- **The task**:
Would you repeat exactly the part of the listing below that runs from the line containing "camera: 35 degrees left, 15 degrees down" down to the line containing "(988, 516) = (832, 296): white", inclusive, and nothing else?

- **Extracted data**:
┄┄┄┄┄┄┄┄┄┄

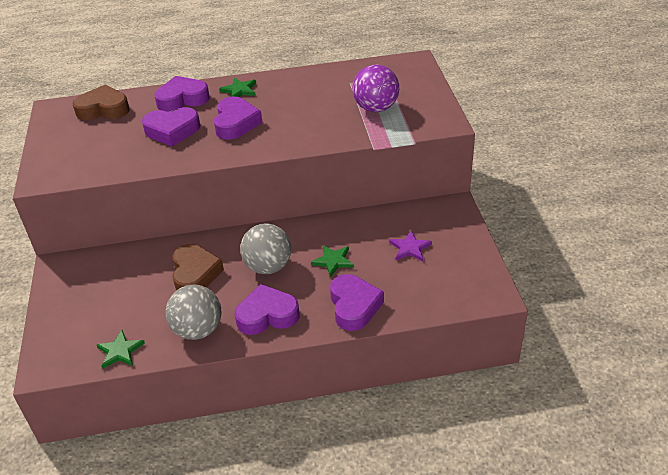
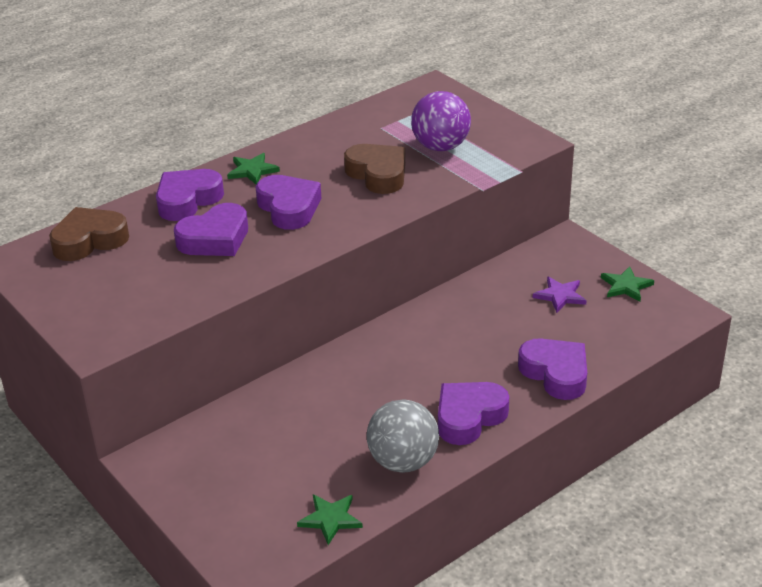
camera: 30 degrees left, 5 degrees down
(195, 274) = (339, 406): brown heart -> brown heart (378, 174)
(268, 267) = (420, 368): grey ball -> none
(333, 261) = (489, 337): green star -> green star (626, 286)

┄┄┄┄┄┄┄┄┄┄

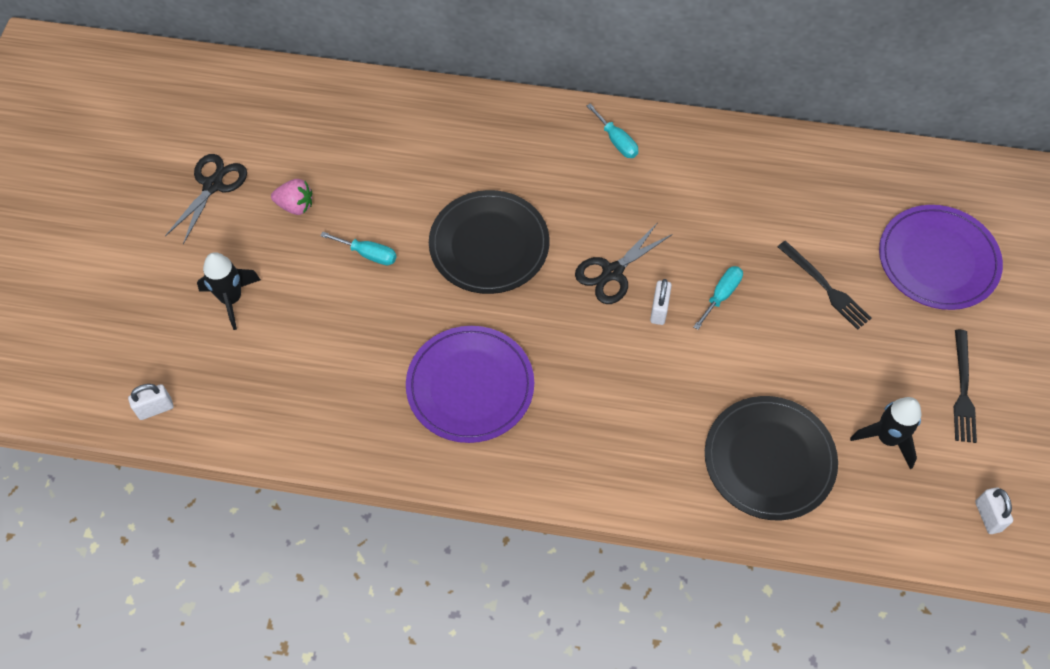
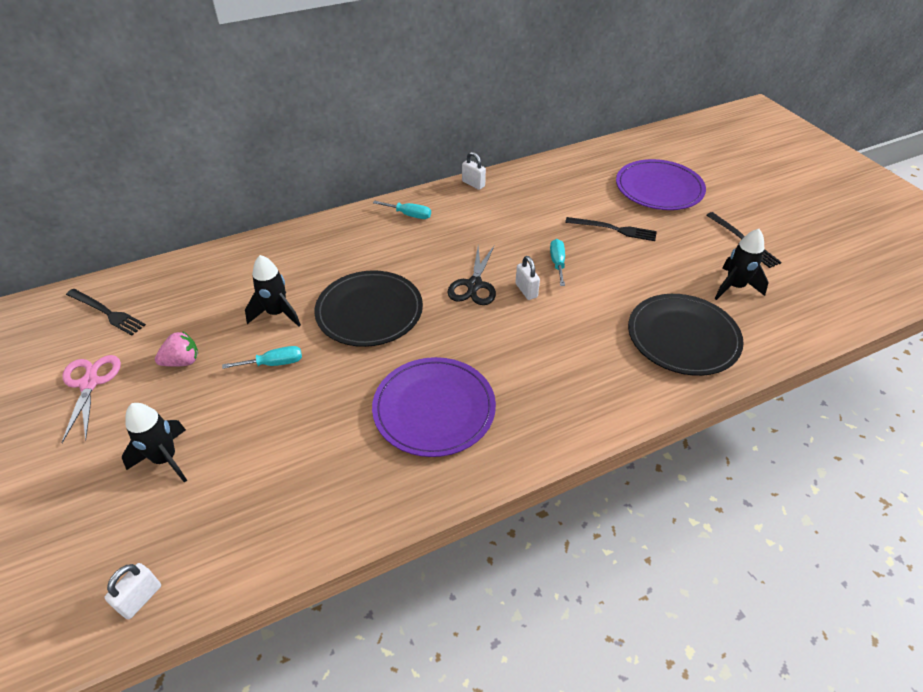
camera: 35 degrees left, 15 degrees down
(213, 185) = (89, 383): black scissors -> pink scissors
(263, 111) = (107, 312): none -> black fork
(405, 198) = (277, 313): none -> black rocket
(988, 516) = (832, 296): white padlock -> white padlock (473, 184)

┄┄┄┄┄┄┄┄┄┄

- **Output for this exercise**:
camera: 35 degrees left, 15 degrees down
(213, 185) = (89, 383): black scissors -> pink scissors
(263, 111) = (107, 312): none -> black fork
(405, 198) = (277, 313): none -> black rocket
(988, 516) = (832, 296): white padlock -> white padlock (473, 184)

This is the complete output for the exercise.